**What to work on**
Copy every entry verbatim and skip the pictures.

**Data section**
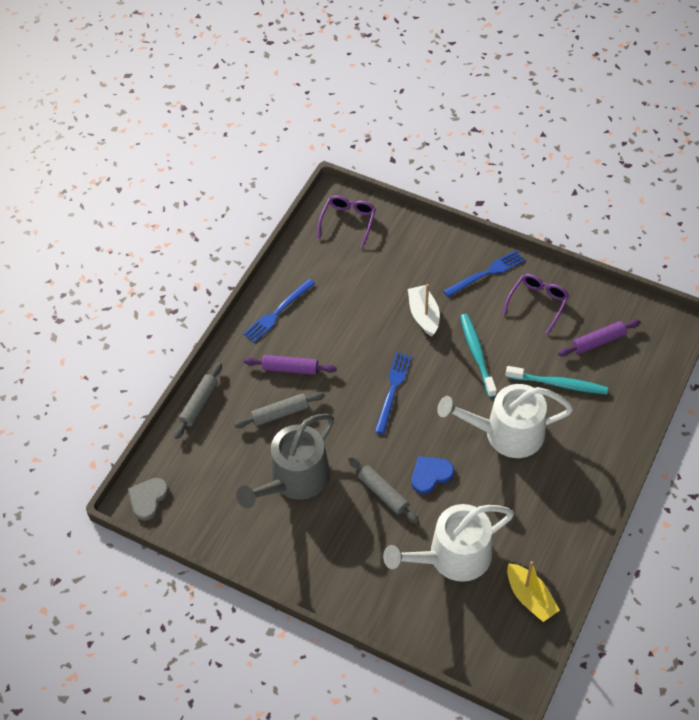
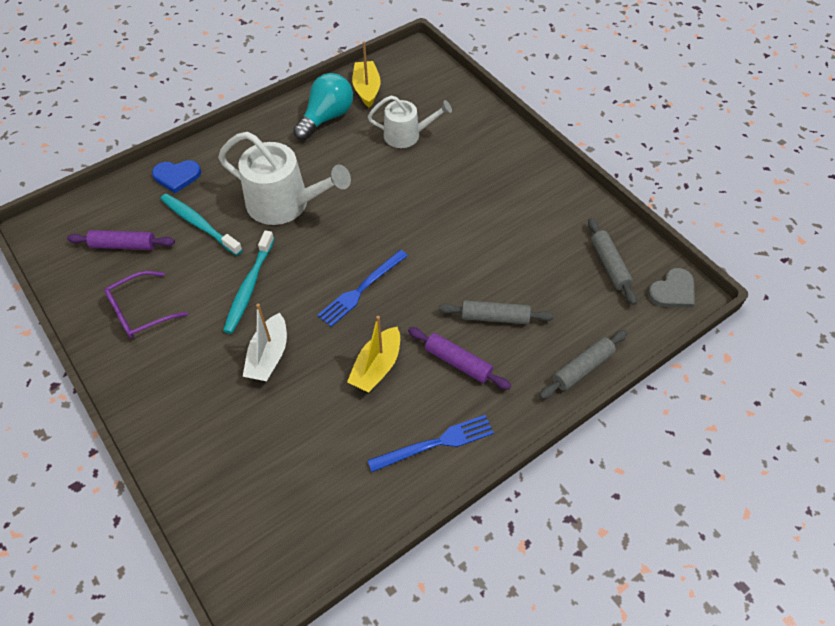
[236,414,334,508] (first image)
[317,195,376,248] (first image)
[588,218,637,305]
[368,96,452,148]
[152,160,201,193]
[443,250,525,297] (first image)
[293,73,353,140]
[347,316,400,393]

**Completed exercise**
[236,414,334,508] (first image)
[317,195,376,248] (first image)
[588,218,637,305]
[368,96,452,148]
[152,160,201,193]
[443,250,525,297] (first image)
[293,73,353,140]
[347,316,400,393]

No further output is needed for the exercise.